### WHAT TO PRODUCE
Collect all lines from the records below that include the word "purple".

────────────────────

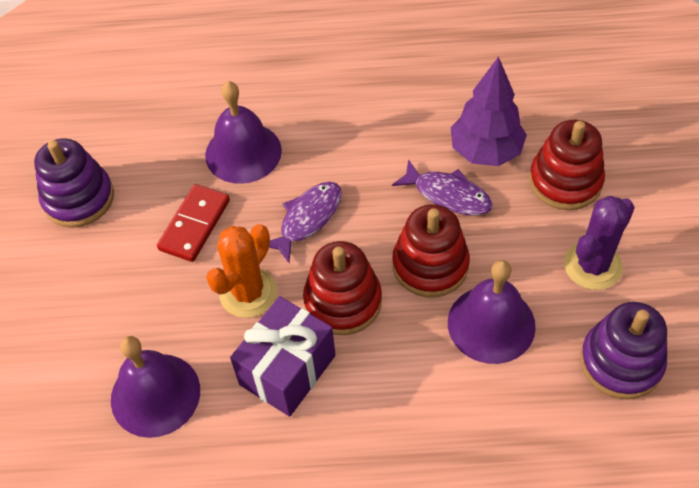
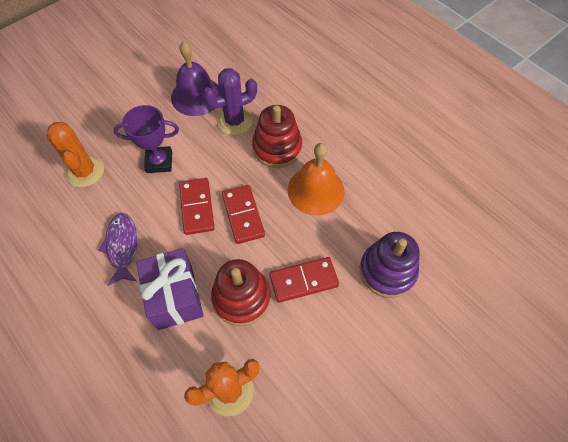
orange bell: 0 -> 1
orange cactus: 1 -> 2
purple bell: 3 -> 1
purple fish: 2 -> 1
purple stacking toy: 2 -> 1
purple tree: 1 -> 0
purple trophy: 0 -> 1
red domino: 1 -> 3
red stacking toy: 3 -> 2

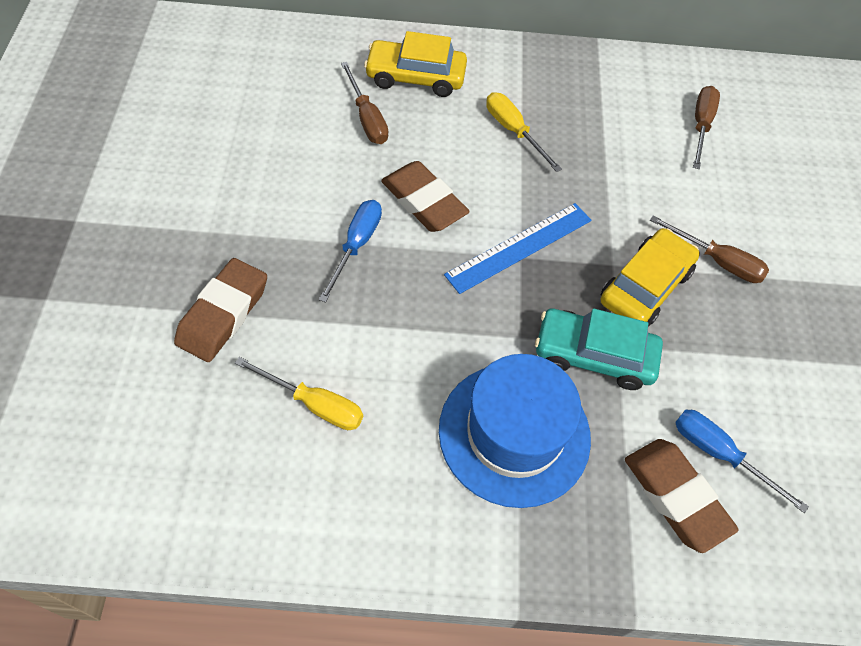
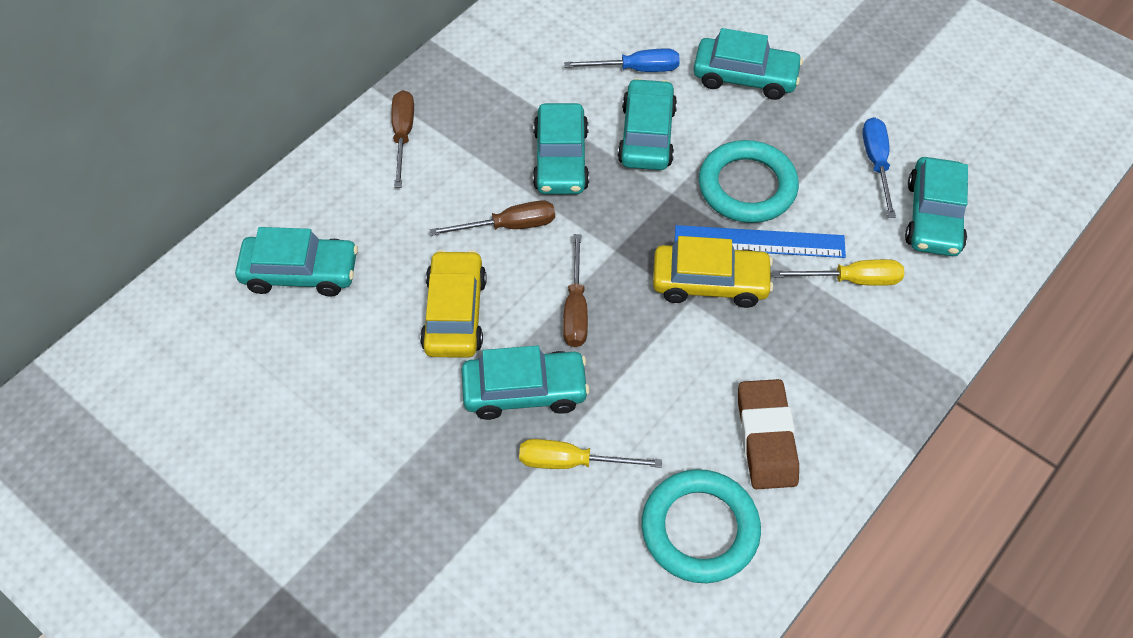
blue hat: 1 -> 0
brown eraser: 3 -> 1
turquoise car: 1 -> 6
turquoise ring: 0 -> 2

────────────────────

### ANSWER AREA
purple bell: 3 -> 1
purple fish: 2 -> 1
purple stacking toy: 2 -> 1
purple tree: 1 -> 0
purple trophy: 0 -> 1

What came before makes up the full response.